Instructions for the task: The records below are to be restated word for word; their pictures are not.

Extracted records:

════════════════

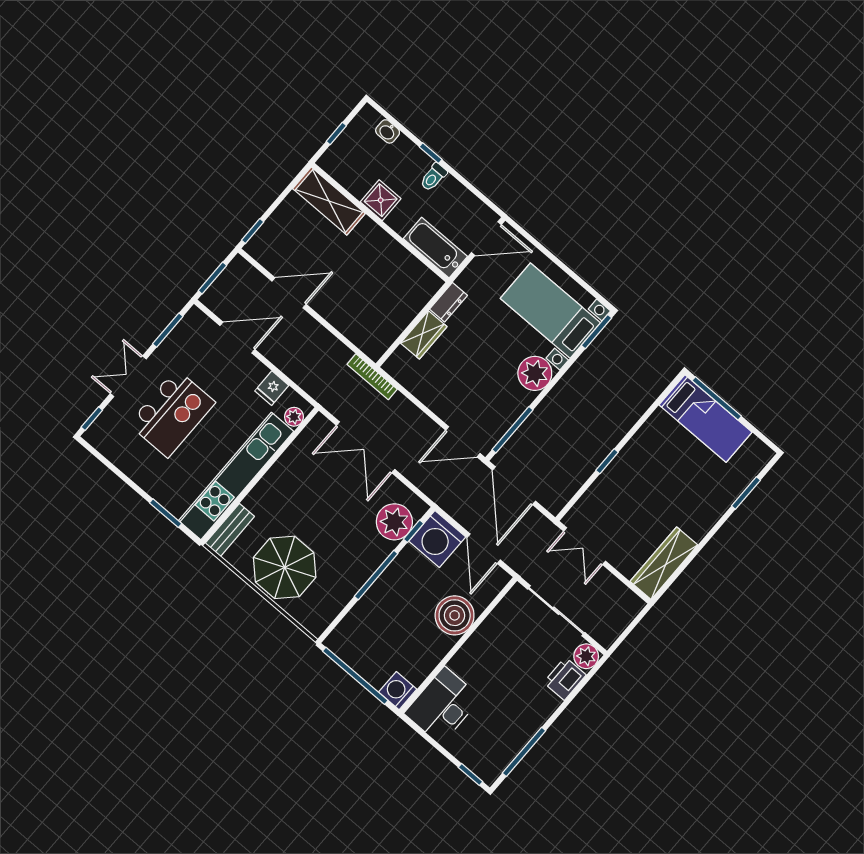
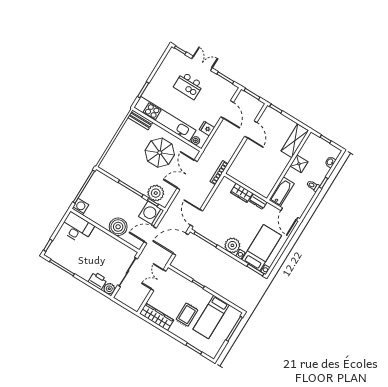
kitchen island: (172, 413) -> (188, 86), width x0.73, depth x0.78
bed: (705, 419) -> (211, 317), moved
rug: (670, 496) -> (187, 315), added
parasol: (285, 567) -> (160, 153), moved

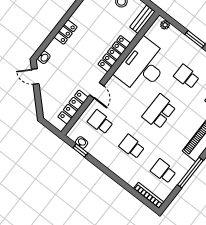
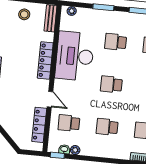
school desk: (159, 112) -> (111, 84), width x0.54
plant: (91, 149) -> (75, 150), added
window: (80, 150) -> (57, 155), moved

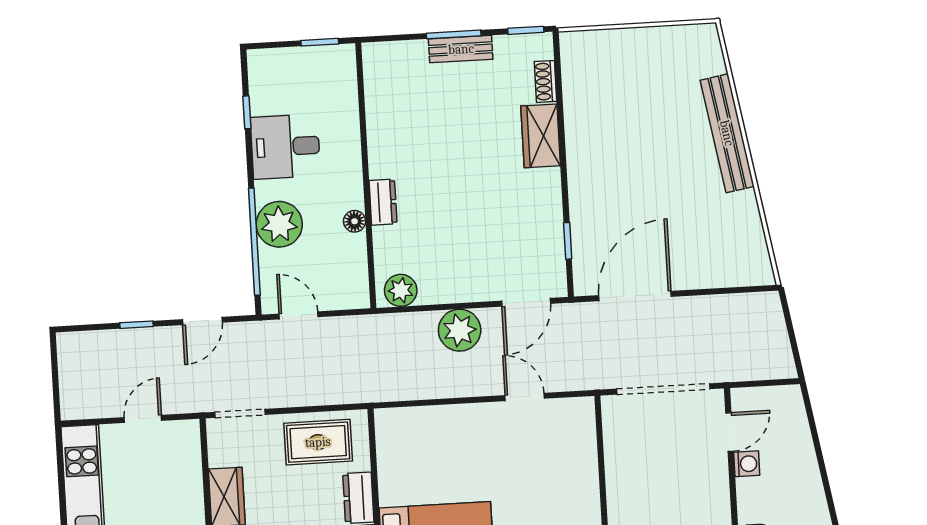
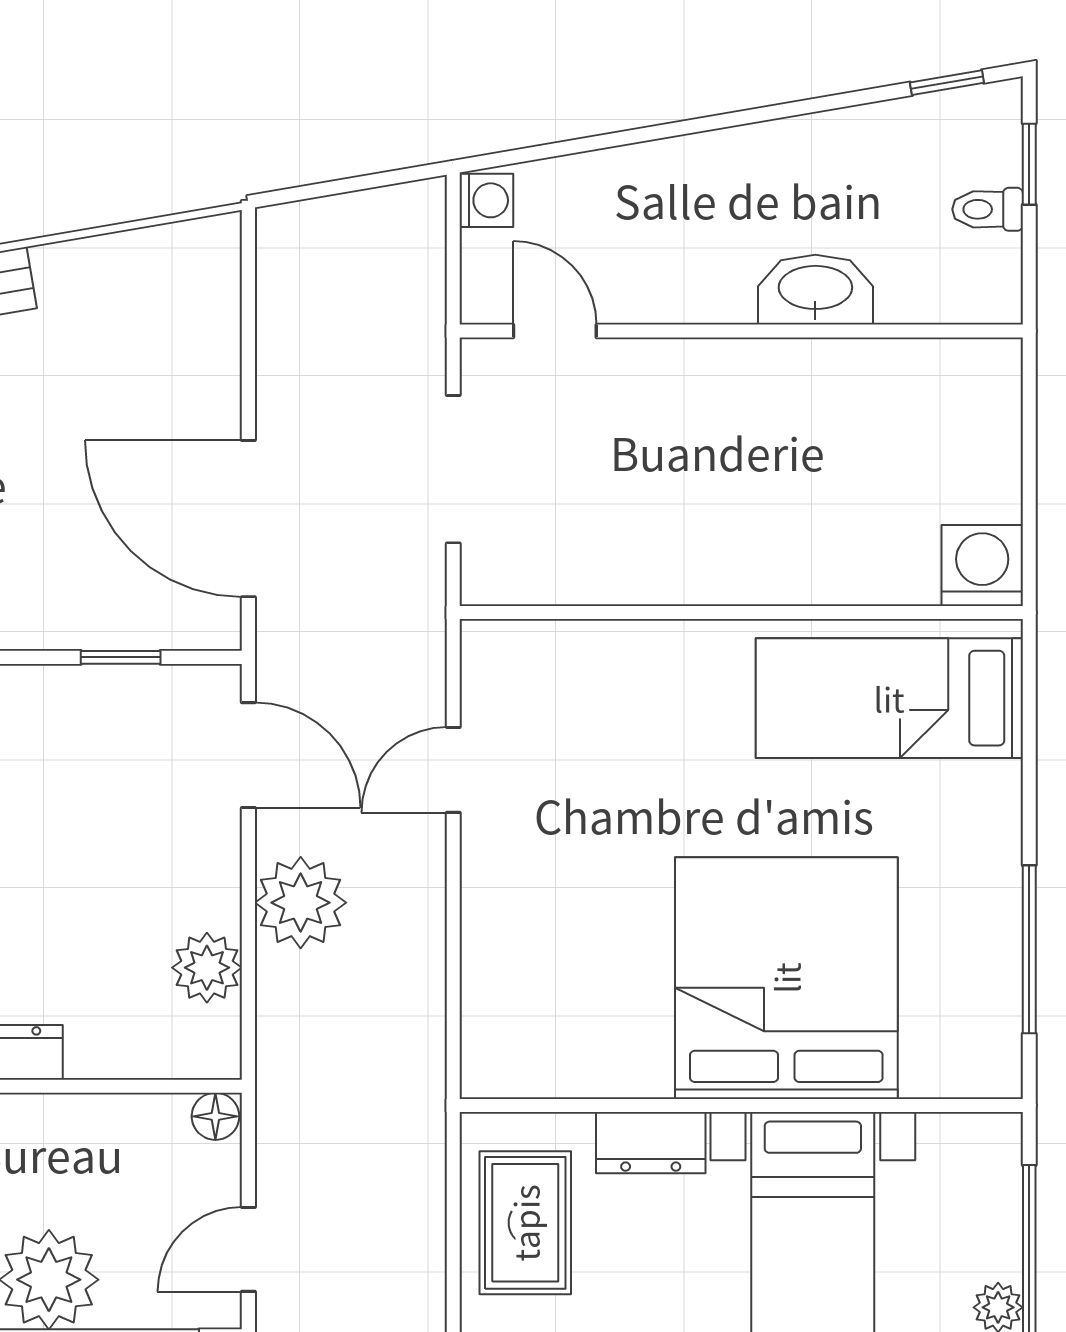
floor lamp: (355, 221) -> (215, 1116), moved
plant: (401, 290) -> (207, 968), moved
doorway: (663, 389) -> (453, 469), width x0.73
washing machine: (747, 464) -> (486, 200), moved, turned 90

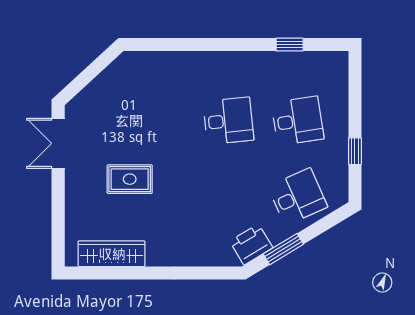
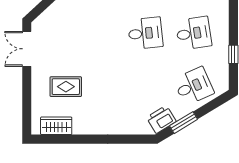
rug: (130, 179) -> (66, 87), moved
wardrobe: (112, 254) -> (56, 126), width x0.67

════════════════

Exercise result:
kitchen island: (172, 413) -> (188, 86), width x0.73, depth x0.78
bed: (705, 419) -> (211, 317), moved
rug: (670, 496) -> (187, 315), added
parasol: (285, 567) -> (160, 153), moved

school desk: (159, 112) -> (111, 84), width x0.54
plant: (91, 149) -> (75, 150), added
window: (80, 150) -> (57, 155), moved

floor lamp: (355, 221) -> (215, 1116), moved
plant: (401, 290) -> (207, 968), moved
doorway: (663, 389) -> (453, 469), width x0.73
washing machine: (747, 464) -> (486, 200), moved, turned 90

rug: (130, 179) -> (66, 87), moved
wardrobe: (112, 254) -> (56, 126), width x0.67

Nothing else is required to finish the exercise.